▶ [Task to carry out]: The pictures are to be dropped, and the records below are to be restated word for word.

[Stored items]
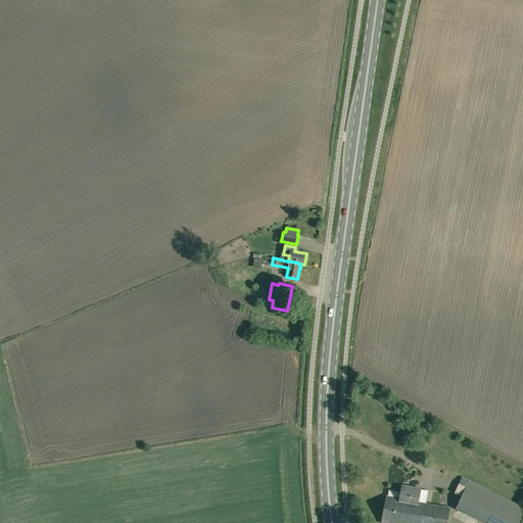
[(522,508),(469,482),(458,505),(456,511),(481,522),(518,522),(522,514),(522,508)]
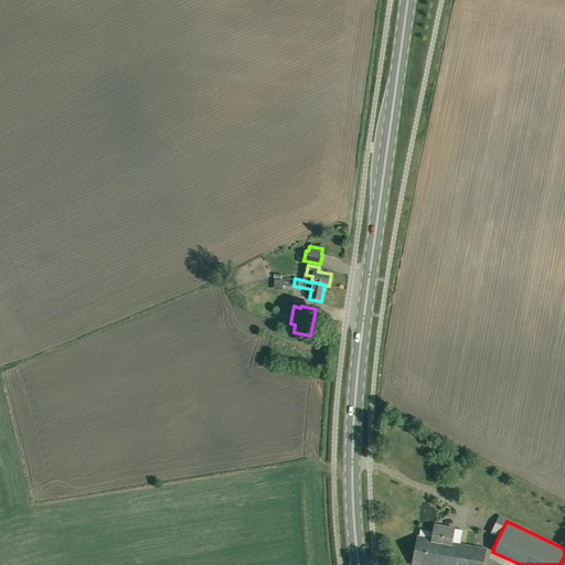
[(413,564),(482,564),(486,550),(451,543),(454,529),(434,525),(432,540),(417,536),(413,564)]
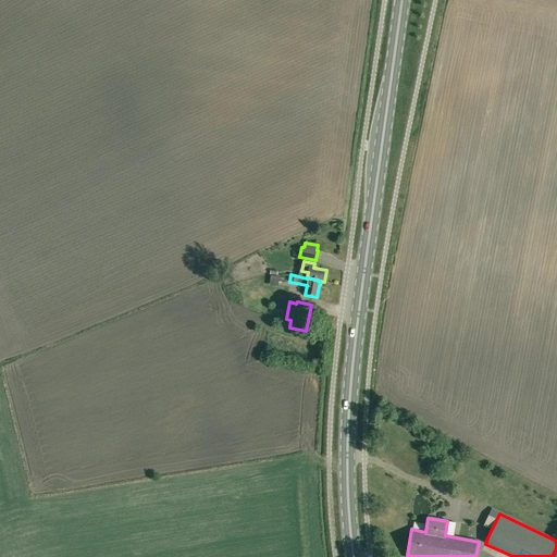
All buildings are outlined.
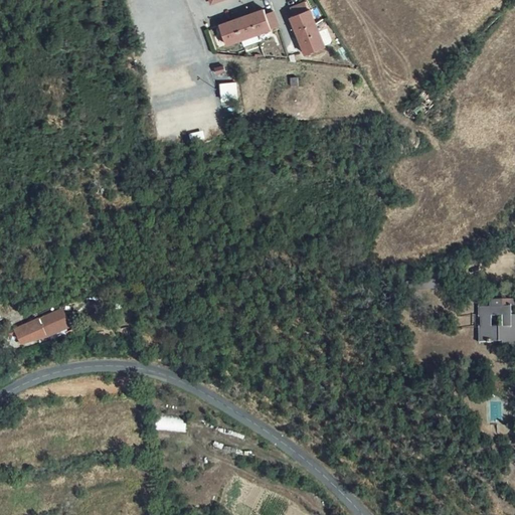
[(304,0),(303,0),(290,5),(293,13),(290,14),(295,29),(297,28),(312,22),(313,22),(304,0)]
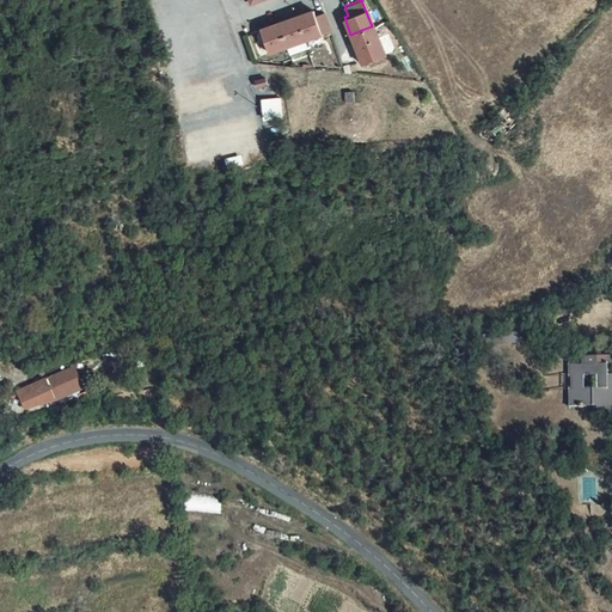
[(293,11),(301,34),(328,24),(322,6),(312,10),(311,5),(293,11)]
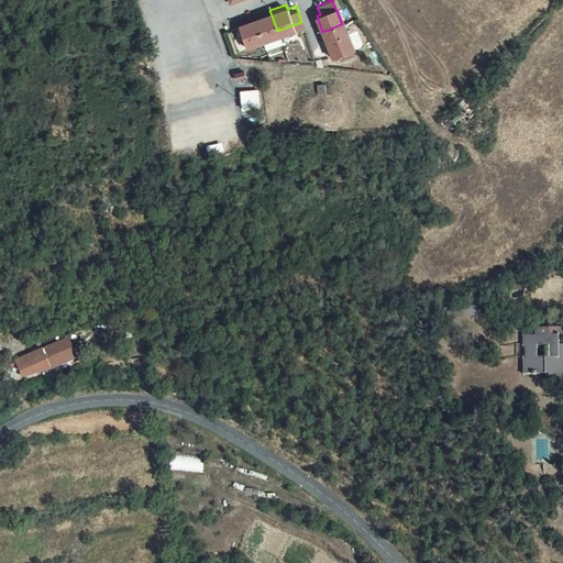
[(254,15),(262,37),(277,31),(269,10),(254,15)]
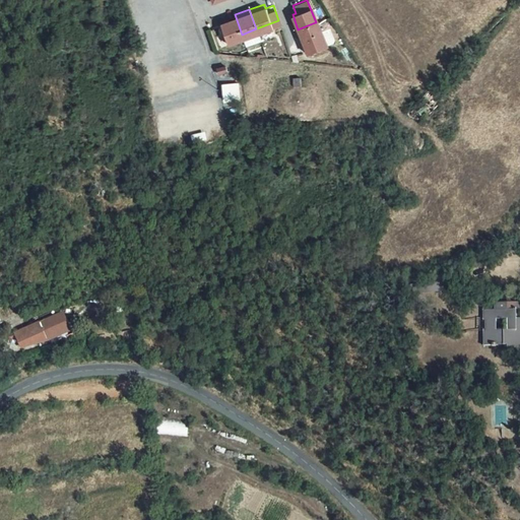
[(235,14),(219,19),(226,40),(242,35),(235,14)]
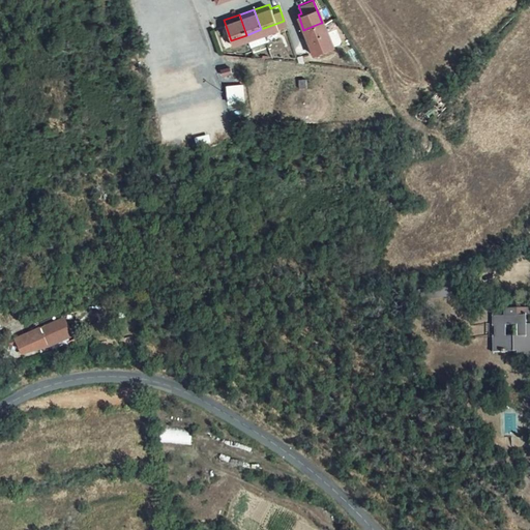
[(321,23),(305,29),(308,36),(306,37),(313,54),(332,47),(326,30),(324,31),(321,23)]
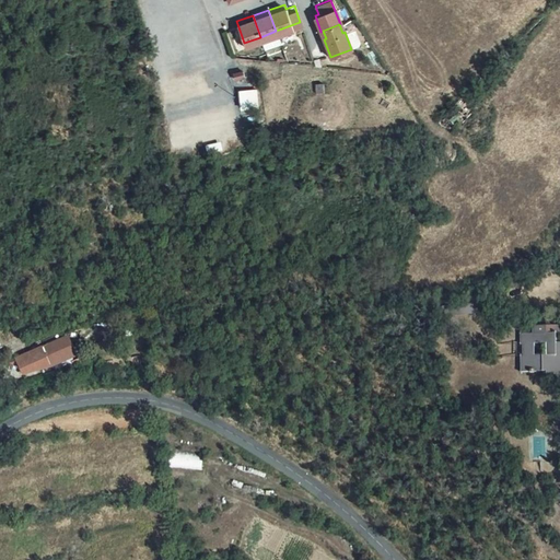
[(276,31),(260,37),(264,48),(280,43),(276,31)]
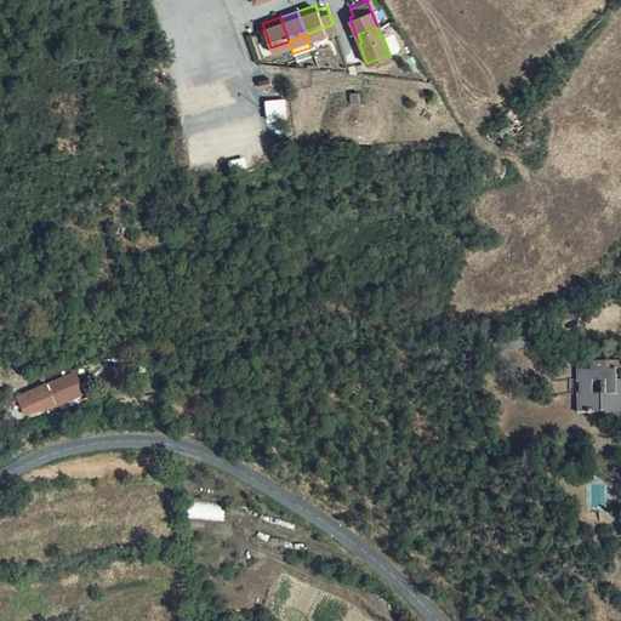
[(267,100),(268,121),(289,120),(288,98),(267,100)]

▶ [Result of the task]:
[(522,508),(469,482),(458,505),(456,511),(481,522),(518,522),(522,514),(522,508)]
[(413,564),(482,564),(486,550),(451,543),(454,529),(434,525),(432,540),(417,536),(413,564)]
All buildings are outlined.
[(304,0),(303,0),(290,5),(293,13),(290,14),(295,29),(297,28),(312,22),(313,22),(304,0)]
[(293,11),(301,34),(328,24),(322,6),(312,10),(311,5),(293,11)]
[(254,15),(262,37),(277,31),(269,10),(254,15)]
[(235,14),(219,19),(226,40),(242,35),(235,14)]
[(321,23),(305,29),(308,36),(306,37),(313,54),(332,47),(326,30),(324,31),(321,23)]
[(276,31),(260,37),(264,48),(280,43),(276,31)]
[(267,100),(268,121),(289,120),(288,98),(267,100)]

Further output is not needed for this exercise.